* [WHAT IS EXPECTED]
The records that follow are to be repeated in full, with no pictures retained.
BEGIN RECORDS TO USE
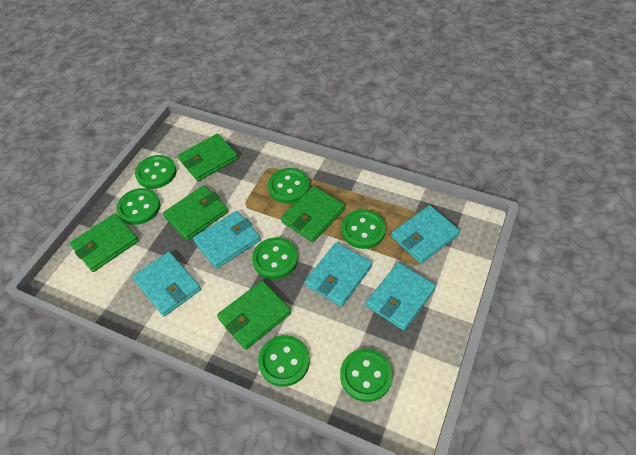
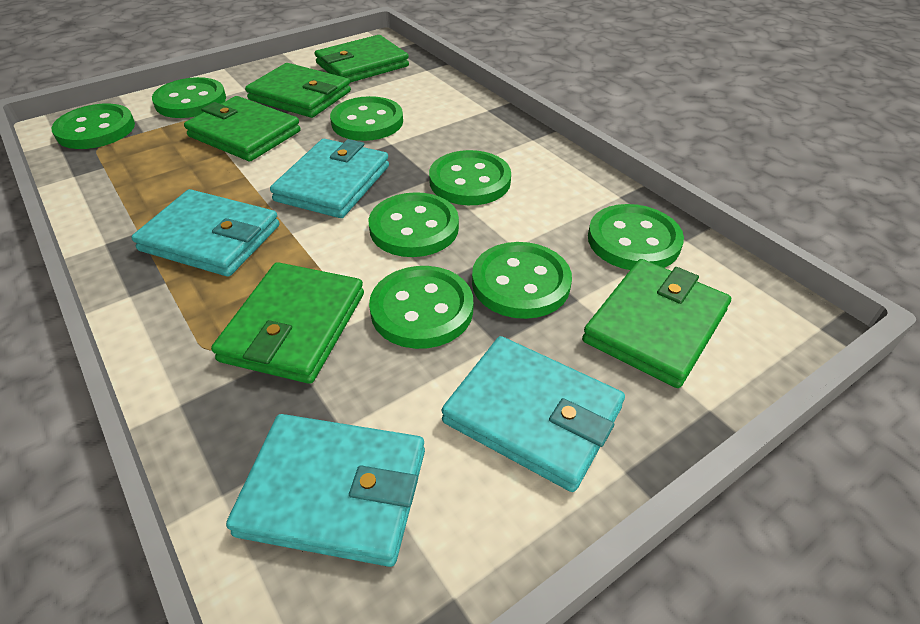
green button: [117,188,160,225] [135,155,177,189] [252,238,298,279] [258,335,310,387] [268,168,310,203] [340,349,393,402] [341,209,386,249] = 7 -> [51,103,135,149] [152,77,226,118] [330,96,403,141] [368,192,459,257] [369,266,473,349] [429,150,511,205] [472,242,572,319] [588,204,684,270] = 8
turquoise wallet: [133,252,201,316] [193,211,261,269] [305,242,372,307] [366,263,436,331] [391,205,460,264] = 5 -> [131,189,280,277] [226,414,425,567] [270,139,389,218] [442,336,625,492] = 4

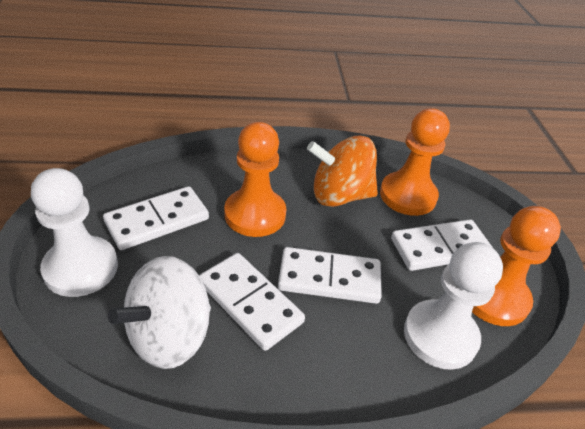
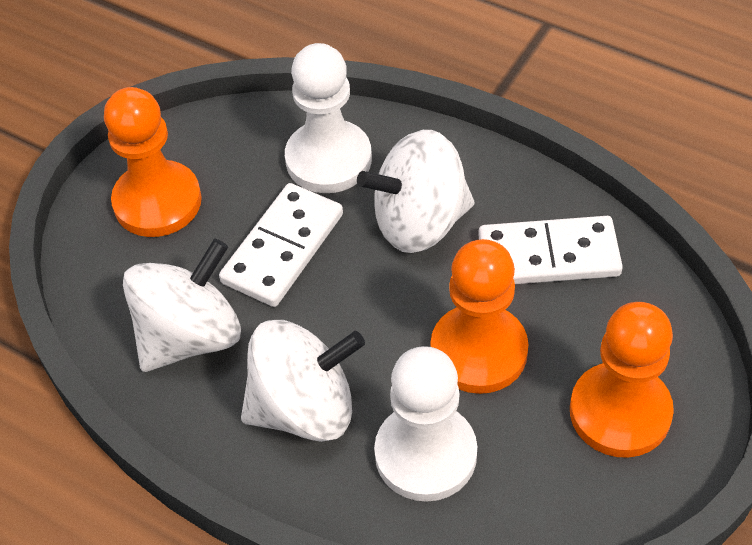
orange spinning top: [307,136,378,207] = 1 -> none = 0
white domino: [103,186,209,250] [199,253,305,351] [278,247,382,304] [391,220,494,271] = 4 -> [219,183,343,307] [478,216,623,284] = 2
white spinning top: [108,256,211,369] = 1 -> [123,239,241,372] [241,320,365,442] [357,130,475,253] = 3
END RECORDS TO USE
* [SOLVED EXERCISE]
green button: [117,188,160,225] [135,155,177,189] [252,238,298,279] [258,335,310,387] [268,168,310,203] [340,349,393,402] [341,209,386,249] = 7 -> [51,103,135,149] [152,77,226,118] [330,96,403,141] [368,192,459,257] [369,266,473,349] [429,150,511,205] [472,242,572,319] [588,204,684,270] = 8
turquoise wallet: [133,252,201,316] [193,211,261,269] [305,242,372,307] [366,263,436,331] [391,205,460,264] = 5 -> [131,189,280,277] [226,414,425,567] [270,139,389,218] [442,336,625,492] = 4

orange spinning top: [307,136,378,207] = 1 -> none = 0
white domino: [103,186,209,250] [199,253,305,351] [278,247,382,304] [391,220,494,271] = 4 -> [219,183,343,307] [478,216,623,284] = 2
white spinning top: [108,256,211,369] = 1 -> [123,239,241,372] [241,320,365,442] [357,130,475,253] = 3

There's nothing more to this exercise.